[Information — start]

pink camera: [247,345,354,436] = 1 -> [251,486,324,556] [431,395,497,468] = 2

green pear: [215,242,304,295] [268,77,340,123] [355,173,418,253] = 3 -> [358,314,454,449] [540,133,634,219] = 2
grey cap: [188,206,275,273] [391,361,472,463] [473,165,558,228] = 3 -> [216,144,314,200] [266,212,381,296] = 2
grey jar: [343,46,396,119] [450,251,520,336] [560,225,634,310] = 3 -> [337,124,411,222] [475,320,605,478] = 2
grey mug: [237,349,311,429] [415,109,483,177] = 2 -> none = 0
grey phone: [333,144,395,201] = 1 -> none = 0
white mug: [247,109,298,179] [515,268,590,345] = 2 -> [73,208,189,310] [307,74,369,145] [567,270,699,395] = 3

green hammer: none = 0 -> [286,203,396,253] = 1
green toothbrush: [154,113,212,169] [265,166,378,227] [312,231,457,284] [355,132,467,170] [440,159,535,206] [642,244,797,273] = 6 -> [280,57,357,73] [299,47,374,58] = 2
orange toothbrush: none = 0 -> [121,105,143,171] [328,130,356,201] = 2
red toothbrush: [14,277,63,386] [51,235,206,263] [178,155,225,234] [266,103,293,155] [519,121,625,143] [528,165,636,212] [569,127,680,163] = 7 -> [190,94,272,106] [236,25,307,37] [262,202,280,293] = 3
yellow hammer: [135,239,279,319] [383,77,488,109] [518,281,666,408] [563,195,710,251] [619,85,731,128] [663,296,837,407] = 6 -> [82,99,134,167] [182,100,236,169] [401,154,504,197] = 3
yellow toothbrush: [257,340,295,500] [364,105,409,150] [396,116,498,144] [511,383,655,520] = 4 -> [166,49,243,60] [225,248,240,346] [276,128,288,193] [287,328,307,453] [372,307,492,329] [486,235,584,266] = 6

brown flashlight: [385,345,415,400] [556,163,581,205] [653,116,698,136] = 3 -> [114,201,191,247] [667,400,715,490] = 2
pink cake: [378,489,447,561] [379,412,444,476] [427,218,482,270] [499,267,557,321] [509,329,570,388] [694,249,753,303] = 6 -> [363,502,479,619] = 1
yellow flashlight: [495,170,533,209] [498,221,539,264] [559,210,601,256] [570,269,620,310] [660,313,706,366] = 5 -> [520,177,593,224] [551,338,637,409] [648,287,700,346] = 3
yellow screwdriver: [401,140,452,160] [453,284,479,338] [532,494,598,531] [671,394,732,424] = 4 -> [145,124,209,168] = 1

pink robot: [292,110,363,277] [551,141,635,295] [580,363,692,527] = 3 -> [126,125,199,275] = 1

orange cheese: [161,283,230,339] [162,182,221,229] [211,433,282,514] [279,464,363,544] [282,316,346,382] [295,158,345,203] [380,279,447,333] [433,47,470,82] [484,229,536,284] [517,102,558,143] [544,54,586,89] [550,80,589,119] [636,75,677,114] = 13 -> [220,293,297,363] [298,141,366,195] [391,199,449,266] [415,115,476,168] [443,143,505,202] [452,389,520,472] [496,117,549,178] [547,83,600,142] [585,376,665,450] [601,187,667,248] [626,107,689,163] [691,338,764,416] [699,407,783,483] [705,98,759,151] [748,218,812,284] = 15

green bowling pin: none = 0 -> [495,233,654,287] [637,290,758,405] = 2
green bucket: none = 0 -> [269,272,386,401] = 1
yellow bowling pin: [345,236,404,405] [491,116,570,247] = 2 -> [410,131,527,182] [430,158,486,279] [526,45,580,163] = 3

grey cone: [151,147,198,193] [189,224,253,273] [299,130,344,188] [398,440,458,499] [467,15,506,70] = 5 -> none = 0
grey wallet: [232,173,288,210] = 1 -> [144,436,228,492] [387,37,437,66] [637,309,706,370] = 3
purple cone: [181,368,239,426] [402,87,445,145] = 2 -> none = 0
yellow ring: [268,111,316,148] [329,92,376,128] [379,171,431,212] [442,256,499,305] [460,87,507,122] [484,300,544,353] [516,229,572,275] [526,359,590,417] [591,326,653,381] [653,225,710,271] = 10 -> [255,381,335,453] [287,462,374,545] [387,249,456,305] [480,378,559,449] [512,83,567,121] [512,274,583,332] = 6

[Information — finish]

* _Work to be completed_
Whatever appears in the data above should be set down again exactly.

* _Answer area_
pink camera: [247,345,354,436] = 1 -> [251,486,324,556] [431,395,497,468] = 2

green pear: [215,242,304,295] [268,77,340,123] [355,173,418,253] = 3 -> [358,314,454,449] [540,133,634,219] = 2
grey cap: [188,206,275,273] [391,361,472,463] [473,165,558,228] = 3 -> [216,144,314,200] [266,212,381,296] = 2
grey jar: [343,46,396,119] [450,251,520,336] [560,225,634,310] = 3 -> [337,124,411,222] [475,320,605,478] = 2
grey mug: [237,349,311,429] [415,109,483,177] = 2 -> none = 0
grey phone: [333,144,395,201] = 1 -> none = 0
white mug: [247,109,298,179] [515,268,590,345] = 2 -> [73,208,189,310] [307,74,369,145] [567,270,699,395] = 3

green hammer: none = 0 -> [286,203,396,253] = 1
green toothbrush: [154,113,212,169] [265,166,378,227] [312,231,457,284] [355,132,467,170] [440,159,535,206] [642,244,797,273] = 6 -> [280,57,357,73] [299,47,374,58] = 2
orange toothbrush: none = 0 -> [121,105,143,171] [328,130,356,201] = 2
red toothbrush: [14,277,63,386] [51,235,206,263] [178,155,225,234] [266,103,293,155] [519,121,625,143] [528,165,636,212] [569,127,680,163] = 7 -> [190,94,272,106] [236,25,307,37] [262,202,280,293] = 3
yellow hammer: [135,239,279,319] [383,77,488,109] [518,281,666,408] [563,195,710,251] [619,85,731,128] [663,296,837,407] = 6 -> [82,99,134,167] [182,100,236,169] [401,154,504,197] = 3
yellow toothbrush: [257,340,295,500] [364,105,409,150] [396,116,498,144] [511,383,655,520] = 4 -> [166,49,243,60] [225,248,240,346] [276,128,288,193] [287,328,307,453] [372,307,492,329] [486,235,584,266] = 6

brown flashlight: [385,345,415,400] [556,163,581,205] [653,116,698,136] = 3 -> [114,201,191,247] [667,400,715,490] = 2
pink cake: [378,489,447,561] [379,412,444,476] [427,218,482,270] [499,267,557,321] [509,329,570,388] [694,249,753,303] = 6 -> [363,502,479,619] = 1
yellow flashlight: [495,170,533,209] [498,221,539,264] [559,210,601,256] [570,269,620,310] [660,313,706,366] = 5 -> [520,177,593,224] [551,338,637,409] [648,287,700,346] = 3
yellow screwdriver: [401,140,452,160] [453,284,479,338] [532,494,598,531] [671,394,732,424] = 4 -> [145,124,209,168] = 1

pink robot: [292,110,363,277] [551,141,635,295] [580,363,692,527] = 3 -> [126,125,199,275] = 1

orange cheese: [161,283,230,339] [162,182,221,229] [211,433,282,514] [279,464,363,544] [282,316,346,382] [295,158,345,203] [380,279,447,333] [433,47,470,82] [484,229,536,284] [517,102,558,143] [544,54,586,89] [550,80,589,119] [636,75,677,114] = 13 -> [220,293,297,363] [298,141,366,195] [391,199,449,266] [415,115,476,168] [443,143,505,202] [452,389,520,472] [496,117,549,178] [547,83,600,142] [585,376,665,450] [601,187,667,248] [626,107,689,163] [691,338,764,416] [699,407,783,483] [705,98,759,151] [748,218,812,284] = 15

green bowling pin: none = 0 -> [495,233,654,287] [637,290,758,405] = 2
green bucket: none = 0 -> [269,272,386,401] = 1
yellow bowling pin: [345,236,404,405] [491,116,570,247] = 2 -> [410,131,527,182] [430,158,486,279] [526,45,580,163] = 3

grey cone: [151,147,198,193] [189,224,253,273] [299,130,344,188] [398,440,458,499] [467,15,506,70] = 5 -> none = 0
grey wallet: [232,173,288,210] = 1 -> [144,436,228,492] [387,37,437,66] [637,309,706,370] = 3
purple cone: [181,368,239,426] [402,87,445,145] = 2 -> none = 0
yellow ring: [268,111,316,148] [329,92,376,128] [379,171,431,212] [442,256,499,305] [460,87,507,122] [484,300,544,353] [516,229,572,275] [526,359,590,417] [591,326,653,381] [653,225,710,271] = 10 -> [255,381,335,453] [287,462,374,545] [387,249,456,305] [480,378,559,449] [512,83,567,121] [512,274,583,332] = 6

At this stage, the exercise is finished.